Start of The data
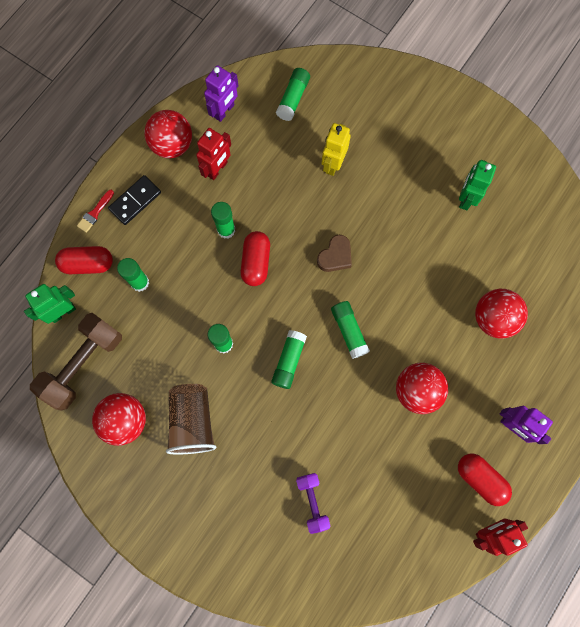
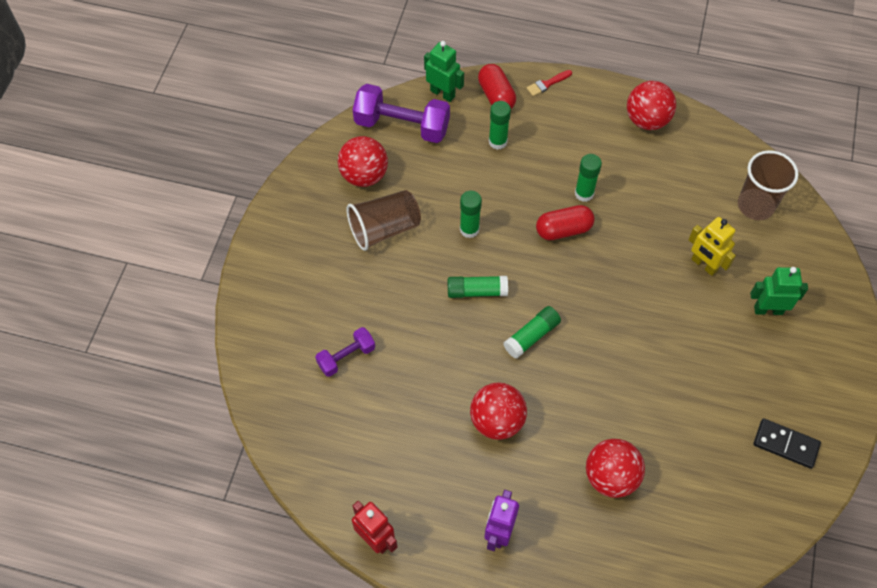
camera: 70 degrees right, 15 degrees down
(83, 364) = (402, 125): brown dumbbell -> purple dumbbell
(95, 213) = (547, 84): red brush -> red brush turned 45 degrees counterclockwise
(135, 201) = (575, 110): black domino -> black domino (785, 444)
(217, 169) = (642, 165): red robot -> none
(224, 111) = (706, 151): purple robot -> none
(293, 98) = (755, 205): green glue stick -> brown cup
(333, 164) = (704, 265): yellow robot -> yellow robot turned 135 degrees counterclockwise
(335, 256) = (605, 298): brown heart -> none
(466, 198) = (736, 408): green robot -> green robot (768, 310)
(480, 479) = (428, 513): red capsule -> none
End of The data
### Task objective:
Skip every picture, and give the rest of the material above again exactly.

### Written reply:
camera: 70 degrees right, 15 degrees down
(83, 364) = (402, 125): brown dumbbell -> purple dumbbell
(95, 213) = (547, 84): red brush -> red brush turned 45 degrees counterclockwise
(135, 201) = (575, 110): black domino -> black domino (785, 444)
(217, 169) = (642, 165): red robot -> none
(224, 111) = (706, 151): purple robot -> none
(293, 98) = (755, 205): green glue stick -> brown cup
(333, 164) = (704, 265): yellow robot -> yellow robot turned 135 degrees counterclockwise
(335, 256) = (605, 298): brown heart -> none
(466, 198) = (736, 408): green robot -> green robot (768, 310)
(480, 479) = (428, 513): red capsule -> none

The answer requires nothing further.